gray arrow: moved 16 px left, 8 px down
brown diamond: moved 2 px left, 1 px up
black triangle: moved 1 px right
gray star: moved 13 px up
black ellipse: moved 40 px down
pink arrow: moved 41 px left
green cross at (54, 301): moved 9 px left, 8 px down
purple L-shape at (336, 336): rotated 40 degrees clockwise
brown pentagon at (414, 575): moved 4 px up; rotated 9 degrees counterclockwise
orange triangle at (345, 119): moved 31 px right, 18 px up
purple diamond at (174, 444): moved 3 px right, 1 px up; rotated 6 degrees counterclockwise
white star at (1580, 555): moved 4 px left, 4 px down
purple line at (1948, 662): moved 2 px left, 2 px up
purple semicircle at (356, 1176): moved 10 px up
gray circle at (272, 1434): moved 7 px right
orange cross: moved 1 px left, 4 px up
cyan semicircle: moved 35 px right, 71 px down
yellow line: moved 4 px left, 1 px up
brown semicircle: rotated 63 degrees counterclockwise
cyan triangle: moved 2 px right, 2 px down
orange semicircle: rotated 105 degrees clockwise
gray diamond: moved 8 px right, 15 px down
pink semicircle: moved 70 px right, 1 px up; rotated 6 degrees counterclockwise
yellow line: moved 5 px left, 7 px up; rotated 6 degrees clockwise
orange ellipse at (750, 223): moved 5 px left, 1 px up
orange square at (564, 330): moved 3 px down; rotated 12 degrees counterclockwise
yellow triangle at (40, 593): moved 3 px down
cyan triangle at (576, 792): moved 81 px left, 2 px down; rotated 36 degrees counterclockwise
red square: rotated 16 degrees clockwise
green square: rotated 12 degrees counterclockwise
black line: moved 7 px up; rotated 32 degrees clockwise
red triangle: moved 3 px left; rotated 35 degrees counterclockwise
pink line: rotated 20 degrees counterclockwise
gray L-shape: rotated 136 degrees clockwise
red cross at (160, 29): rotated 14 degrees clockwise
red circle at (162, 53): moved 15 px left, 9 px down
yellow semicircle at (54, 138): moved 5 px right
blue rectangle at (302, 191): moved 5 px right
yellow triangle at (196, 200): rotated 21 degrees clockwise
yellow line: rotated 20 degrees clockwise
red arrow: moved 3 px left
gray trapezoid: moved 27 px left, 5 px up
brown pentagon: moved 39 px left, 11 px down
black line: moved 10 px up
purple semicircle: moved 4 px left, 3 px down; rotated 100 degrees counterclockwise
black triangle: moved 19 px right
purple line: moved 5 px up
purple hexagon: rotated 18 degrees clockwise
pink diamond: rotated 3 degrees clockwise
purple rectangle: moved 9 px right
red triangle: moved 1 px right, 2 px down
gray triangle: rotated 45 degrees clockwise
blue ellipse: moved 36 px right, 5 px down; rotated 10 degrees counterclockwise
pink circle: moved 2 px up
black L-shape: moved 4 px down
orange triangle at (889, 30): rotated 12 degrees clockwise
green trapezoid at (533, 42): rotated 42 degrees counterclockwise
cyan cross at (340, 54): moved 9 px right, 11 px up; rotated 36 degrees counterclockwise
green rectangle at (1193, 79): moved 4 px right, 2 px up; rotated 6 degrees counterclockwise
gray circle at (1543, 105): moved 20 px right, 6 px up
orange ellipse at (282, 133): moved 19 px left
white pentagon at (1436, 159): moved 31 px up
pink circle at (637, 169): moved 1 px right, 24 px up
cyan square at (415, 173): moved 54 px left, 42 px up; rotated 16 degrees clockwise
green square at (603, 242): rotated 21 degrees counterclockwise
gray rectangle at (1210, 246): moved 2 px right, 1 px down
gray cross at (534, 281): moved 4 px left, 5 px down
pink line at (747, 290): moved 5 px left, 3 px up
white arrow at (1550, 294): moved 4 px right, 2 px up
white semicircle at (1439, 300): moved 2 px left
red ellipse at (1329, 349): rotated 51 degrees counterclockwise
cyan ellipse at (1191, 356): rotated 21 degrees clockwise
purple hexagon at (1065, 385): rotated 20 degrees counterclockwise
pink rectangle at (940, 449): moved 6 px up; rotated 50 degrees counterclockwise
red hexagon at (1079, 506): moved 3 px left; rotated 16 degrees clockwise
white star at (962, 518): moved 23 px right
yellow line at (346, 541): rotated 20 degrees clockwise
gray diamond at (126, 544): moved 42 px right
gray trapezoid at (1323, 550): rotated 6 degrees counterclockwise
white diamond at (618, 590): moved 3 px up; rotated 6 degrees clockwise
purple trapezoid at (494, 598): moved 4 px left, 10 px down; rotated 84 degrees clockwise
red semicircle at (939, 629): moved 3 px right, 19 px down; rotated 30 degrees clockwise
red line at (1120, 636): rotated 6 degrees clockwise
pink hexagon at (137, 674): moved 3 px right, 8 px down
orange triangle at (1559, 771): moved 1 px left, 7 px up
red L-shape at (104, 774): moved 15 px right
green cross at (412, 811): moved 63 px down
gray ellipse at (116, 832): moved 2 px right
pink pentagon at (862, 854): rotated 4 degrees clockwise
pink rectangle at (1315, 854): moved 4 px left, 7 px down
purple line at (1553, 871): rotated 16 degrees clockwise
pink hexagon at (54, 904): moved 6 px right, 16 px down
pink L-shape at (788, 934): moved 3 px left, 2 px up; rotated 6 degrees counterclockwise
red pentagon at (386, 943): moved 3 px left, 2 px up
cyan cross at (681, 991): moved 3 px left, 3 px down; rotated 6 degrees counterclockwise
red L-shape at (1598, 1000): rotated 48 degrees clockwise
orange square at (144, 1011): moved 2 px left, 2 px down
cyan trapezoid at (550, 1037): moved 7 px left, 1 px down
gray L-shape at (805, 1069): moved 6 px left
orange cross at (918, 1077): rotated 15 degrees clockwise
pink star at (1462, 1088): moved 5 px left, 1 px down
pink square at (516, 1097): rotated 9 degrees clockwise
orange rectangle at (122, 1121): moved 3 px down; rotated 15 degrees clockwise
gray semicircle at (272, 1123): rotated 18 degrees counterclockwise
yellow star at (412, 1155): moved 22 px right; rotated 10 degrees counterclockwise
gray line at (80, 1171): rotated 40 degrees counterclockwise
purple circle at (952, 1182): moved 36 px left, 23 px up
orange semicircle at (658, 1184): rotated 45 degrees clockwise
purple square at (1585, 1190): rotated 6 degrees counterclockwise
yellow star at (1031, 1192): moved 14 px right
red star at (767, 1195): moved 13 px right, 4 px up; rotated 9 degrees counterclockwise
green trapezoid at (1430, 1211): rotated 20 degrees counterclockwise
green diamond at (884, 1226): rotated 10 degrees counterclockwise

> About this exercise
Working from the data above, extract solely the lines from the one containing "black triangle: moved 1 px right" through the one containing "brown pentagon at", exactly as they appear, both included.

> Task response
black triangle: moved 1 px right
gray star: moved 13 px up
black ellipse: moved 40 px down
pink arrow: moved 41 px left
green cross at (54, 301): moved 9 px left, 8 px down
purple L-shape at (336, 336): rotated 40 degrees clockwise
brown pentagon at (414, 575): moved 4 px up; rotated 9 degrees counterclockwise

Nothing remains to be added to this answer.